◆ The request
Repeat the lines of the material below without any change, starting at the line that contains "persuasive (760, 913)" and continuing up to and including the last line of the material.

◆ Data for the task
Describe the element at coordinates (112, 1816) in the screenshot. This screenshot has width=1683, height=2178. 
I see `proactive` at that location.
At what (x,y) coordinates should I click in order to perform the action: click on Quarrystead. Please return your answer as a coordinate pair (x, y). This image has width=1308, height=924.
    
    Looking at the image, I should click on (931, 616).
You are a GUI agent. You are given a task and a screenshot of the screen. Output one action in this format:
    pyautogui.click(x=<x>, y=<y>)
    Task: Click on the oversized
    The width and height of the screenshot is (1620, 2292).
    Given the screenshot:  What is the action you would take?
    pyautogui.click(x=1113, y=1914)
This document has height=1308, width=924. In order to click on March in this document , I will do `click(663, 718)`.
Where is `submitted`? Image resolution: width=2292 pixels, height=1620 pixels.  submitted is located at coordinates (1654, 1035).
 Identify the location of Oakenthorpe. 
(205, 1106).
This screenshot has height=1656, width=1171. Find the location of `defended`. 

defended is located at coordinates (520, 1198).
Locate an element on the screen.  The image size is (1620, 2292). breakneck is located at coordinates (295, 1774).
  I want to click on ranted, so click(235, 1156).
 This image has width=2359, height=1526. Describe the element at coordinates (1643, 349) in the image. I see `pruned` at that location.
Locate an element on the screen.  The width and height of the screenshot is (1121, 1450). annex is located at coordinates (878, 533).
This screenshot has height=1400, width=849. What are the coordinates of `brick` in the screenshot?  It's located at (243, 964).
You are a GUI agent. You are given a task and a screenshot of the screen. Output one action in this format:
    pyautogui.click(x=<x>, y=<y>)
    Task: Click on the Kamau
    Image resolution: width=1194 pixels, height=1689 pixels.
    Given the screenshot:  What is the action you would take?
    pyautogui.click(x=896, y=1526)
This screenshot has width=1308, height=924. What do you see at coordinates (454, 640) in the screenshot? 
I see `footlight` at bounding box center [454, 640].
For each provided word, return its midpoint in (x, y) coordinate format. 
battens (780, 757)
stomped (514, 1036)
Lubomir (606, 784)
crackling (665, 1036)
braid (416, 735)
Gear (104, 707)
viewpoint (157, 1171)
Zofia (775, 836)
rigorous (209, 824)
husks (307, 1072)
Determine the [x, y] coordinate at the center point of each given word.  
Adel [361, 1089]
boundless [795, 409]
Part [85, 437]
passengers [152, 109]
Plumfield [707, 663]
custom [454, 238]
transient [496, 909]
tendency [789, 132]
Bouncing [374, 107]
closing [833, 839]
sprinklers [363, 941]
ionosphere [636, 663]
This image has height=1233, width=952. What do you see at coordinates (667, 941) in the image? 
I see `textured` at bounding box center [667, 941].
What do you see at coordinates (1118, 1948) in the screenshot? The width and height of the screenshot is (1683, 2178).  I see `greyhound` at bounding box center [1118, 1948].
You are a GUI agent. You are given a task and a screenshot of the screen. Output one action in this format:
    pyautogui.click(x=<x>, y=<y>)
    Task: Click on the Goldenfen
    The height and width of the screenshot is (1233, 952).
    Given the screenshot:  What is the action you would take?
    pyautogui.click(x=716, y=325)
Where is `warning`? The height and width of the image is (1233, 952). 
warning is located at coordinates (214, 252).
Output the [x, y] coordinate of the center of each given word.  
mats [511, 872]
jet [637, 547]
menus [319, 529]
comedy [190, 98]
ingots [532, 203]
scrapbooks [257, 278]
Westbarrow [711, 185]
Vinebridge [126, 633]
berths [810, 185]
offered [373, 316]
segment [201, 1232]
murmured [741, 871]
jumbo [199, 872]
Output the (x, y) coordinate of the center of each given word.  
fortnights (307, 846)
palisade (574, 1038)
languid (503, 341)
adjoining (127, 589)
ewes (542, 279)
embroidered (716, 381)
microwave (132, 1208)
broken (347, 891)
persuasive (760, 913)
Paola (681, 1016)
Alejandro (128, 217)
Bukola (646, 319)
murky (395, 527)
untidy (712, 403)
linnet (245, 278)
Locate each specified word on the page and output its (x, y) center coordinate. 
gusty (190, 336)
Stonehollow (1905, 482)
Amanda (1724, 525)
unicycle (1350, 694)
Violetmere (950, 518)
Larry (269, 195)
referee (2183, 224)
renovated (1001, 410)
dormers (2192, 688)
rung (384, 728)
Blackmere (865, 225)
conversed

◆ Correct response
persuasive (760, 913)
Paola (681, 1016)
Alejandro (128, 217)
Bukola (646, 319)
murky (395, 527)
untidy (712, 403)
linnet (245, 278)
Locate each specified word on the page and output its (x, y) center coordinate. 
gusty (190, 336)
Stonehollow (1905, 482)
Amanda (1724, 525)
unicycle (1350, 694)
Violetmere (950, 518)
Larry (269, 195)
referee (2183, 224)
renovated (1001, 410)
dormers (2192, 688)
rung (384, 728)
Blackmere (865, 225)
conversed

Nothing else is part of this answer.